■ **What is being asked**
Report every line in the records below that contains the string "instrumentName", treating uppercase and lowercase letters as distinct.

■ **Data lines**

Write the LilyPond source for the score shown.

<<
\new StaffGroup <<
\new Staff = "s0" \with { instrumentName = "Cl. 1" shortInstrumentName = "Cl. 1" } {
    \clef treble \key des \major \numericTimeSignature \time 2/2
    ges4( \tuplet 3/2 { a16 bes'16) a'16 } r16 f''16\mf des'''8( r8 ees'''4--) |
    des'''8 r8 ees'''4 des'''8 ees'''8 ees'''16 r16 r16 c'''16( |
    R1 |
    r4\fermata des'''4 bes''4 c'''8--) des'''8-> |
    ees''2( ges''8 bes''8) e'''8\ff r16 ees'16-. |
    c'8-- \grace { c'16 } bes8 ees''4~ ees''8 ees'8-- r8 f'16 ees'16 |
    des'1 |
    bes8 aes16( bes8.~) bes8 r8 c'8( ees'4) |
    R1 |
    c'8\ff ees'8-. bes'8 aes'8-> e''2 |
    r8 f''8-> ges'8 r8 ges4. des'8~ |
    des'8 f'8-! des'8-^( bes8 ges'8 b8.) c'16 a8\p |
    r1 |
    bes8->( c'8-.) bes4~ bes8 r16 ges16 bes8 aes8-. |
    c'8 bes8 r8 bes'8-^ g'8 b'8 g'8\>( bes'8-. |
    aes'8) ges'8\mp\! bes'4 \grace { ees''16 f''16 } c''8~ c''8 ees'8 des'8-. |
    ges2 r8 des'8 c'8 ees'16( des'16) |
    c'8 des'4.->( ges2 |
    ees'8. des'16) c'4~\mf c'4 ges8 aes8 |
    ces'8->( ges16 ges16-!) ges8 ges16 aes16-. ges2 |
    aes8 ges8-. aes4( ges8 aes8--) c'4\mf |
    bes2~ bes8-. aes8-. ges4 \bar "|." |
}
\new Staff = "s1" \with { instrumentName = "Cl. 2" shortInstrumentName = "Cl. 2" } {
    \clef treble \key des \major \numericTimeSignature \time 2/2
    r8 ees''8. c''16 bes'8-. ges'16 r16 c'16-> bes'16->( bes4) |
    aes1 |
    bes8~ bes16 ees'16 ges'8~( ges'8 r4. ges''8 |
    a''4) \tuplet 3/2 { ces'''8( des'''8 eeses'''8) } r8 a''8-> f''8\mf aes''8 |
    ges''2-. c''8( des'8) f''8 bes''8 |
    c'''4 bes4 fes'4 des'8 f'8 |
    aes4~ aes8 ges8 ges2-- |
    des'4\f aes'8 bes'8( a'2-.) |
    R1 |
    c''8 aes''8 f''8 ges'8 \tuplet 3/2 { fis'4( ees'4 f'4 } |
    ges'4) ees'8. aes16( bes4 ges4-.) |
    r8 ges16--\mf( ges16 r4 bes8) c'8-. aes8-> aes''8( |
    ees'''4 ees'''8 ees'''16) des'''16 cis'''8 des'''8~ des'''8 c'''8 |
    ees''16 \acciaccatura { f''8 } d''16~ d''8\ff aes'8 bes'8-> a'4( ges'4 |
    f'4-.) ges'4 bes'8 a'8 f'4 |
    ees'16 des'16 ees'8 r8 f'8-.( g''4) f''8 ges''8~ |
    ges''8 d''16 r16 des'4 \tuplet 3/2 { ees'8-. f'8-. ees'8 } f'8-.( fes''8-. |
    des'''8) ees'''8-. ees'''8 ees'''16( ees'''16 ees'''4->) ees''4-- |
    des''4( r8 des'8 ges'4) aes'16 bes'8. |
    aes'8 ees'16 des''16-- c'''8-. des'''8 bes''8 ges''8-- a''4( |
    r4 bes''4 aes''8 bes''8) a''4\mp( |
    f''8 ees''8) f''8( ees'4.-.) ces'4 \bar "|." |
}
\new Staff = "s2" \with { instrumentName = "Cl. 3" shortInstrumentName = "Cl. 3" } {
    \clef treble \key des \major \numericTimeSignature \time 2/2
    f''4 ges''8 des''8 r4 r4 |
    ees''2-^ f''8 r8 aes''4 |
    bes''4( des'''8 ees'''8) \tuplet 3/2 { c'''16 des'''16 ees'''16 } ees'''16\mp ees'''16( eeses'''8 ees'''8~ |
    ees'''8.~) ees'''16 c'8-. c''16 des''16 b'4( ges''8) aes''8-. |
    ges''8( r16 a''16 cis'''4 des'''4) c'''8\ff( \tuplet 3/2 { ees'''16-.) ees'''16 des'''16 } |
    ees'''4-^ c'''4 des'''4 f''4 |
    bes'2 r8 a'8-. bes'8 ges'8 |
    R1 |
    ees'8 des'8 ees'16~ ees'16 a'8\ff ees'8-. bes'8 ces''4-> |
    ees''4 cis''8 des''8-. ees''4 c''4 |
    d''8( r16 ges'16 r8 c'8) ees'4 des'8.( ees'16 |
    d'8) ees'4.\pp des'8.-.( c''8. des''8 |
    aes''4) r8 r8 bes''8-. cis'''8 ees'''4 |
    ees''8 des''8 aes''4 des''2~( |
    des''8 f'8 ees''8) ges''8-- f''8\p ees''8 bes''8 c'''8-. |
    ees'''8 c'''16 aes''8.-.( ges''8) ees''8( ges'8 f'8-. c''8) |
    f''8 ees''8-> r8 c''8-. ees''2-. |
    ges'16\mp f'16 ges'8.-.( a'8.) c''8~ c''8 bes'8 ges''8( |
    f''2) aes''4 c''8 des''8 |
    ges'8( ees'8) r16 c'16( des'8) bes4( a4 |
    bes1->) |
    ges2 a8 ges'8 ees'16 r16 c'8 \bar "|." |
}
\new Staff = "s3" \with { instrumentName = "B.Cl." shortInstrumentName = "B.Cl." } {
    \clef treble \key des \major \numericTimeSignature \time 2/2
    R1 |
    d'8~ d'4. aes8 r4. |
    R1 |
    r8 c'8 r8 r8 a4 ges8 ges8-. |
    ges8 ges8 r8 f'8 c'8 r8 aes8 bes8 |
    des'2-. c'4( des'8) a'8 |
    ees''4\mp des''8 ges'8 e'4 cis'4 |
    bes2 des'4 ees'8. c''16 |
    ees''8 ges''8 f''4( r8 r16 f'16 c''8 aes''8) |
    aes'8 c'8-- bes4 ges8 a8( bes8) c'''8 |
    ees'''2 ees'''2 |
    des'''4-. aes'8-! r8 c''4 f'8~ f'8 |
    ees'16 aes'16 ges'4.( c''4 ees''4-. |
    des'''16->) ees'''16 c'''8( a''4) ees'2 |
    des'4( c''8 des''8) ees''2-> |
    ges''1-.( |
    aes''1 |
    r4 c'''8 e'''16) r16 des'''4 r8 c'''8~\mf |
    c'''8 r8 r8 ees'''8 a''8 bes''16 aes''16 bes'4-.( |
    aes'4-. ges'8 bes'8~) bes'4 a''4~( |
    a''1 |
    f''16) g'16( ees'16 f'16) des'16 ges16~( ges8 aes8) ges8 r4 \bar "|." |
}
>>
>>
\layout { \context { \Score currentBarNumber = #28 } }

■ **Output below**
\new Staff = "s0" \with { instrumentName = "Cl. 1" shortInstrumentName = "Cl. 1" } {
\new Staff = "s1" \with { instrumentName = "Cl. 2" shortInstrumentName = "Cl. 2" } {
\new Staff = "s2" \with { instrumentName = "Cl. 3" shortInstrumentName = "Cl. 3" } {
\new Staff = "s3" \with { instrumentName = "B.Cl." shortInstrumentName = "B.Cl." } {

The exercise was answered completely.